(Task statement): The reply should hold every line of the listing exactly, and none of its images.

++++ Entries provided ++++

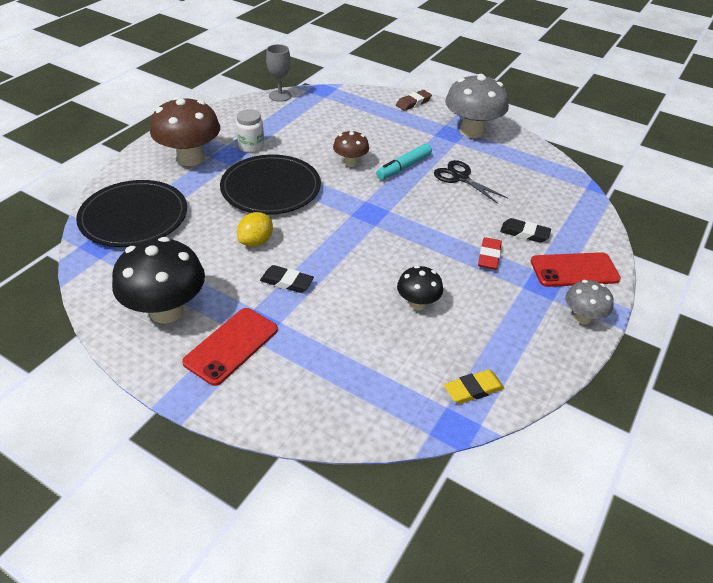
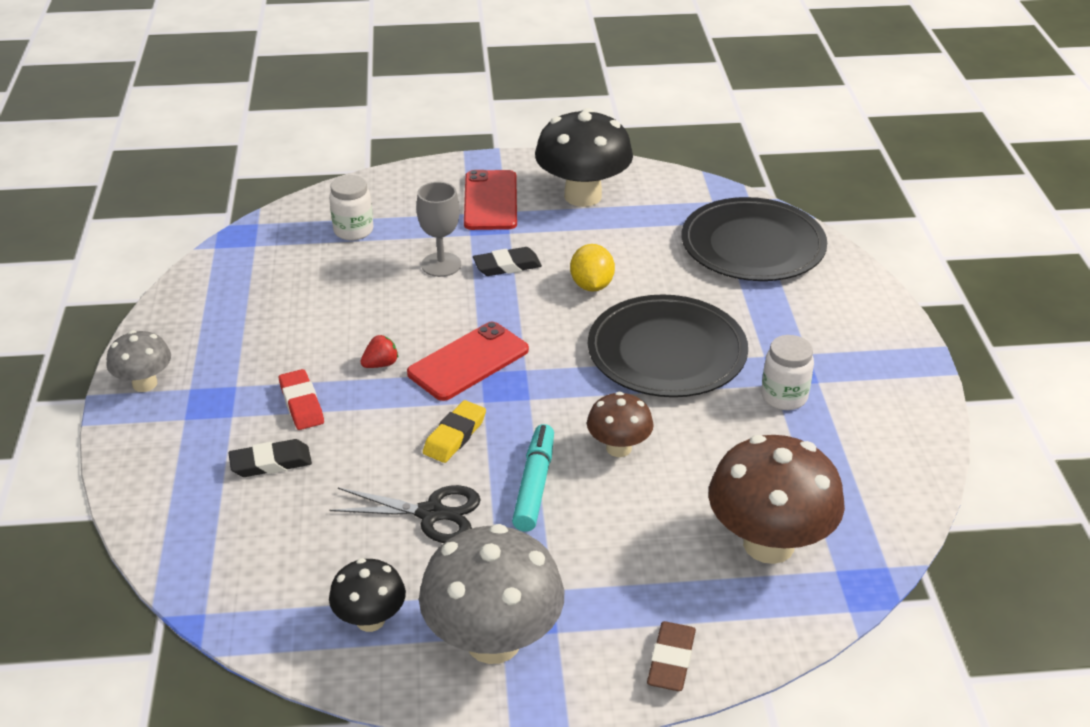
camera: 145 degrees right, 5 degrees down
(190, 158) = (823, 336): brown mushroom -> brown mushroom (768, 544)
(280, 96) = (904, 523): grey goblet -> grey goblet (441, 265)
(358, 376) = (353, 230): none -> white jar
(417, 304) = (349, 310): black mushroom -> black mushroom (370, 620)
(426, 257) = (381, 364): none -> red strawberry
(473, 389) = (237, 267): yellow eraser -> yellow eraser (455, 436)
(574, 270) = (175, 441): red phone -> red phone (468, 362)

++++

(Reply):
camera: 145 degrees right, 5 degrees down
(190, 158) = (823, 336): brown mushroom -> brown mushroom (768, 544)
(280, 96) = (904, 523): grey goblet -> grey goblet (441, 265)
(358, 376) = (353, 230): none -> white jar
(417, 304) = (349, 310): black mushroom -> black mushroom (370, 620)
(426, 257) = (381, 364): none -> red strawberry
(473, 389) = (237, 267): yellow eraser -> yellow eraser (455, 436)
(574, 270) = (175, 441): red phone -> red phone (468, 362)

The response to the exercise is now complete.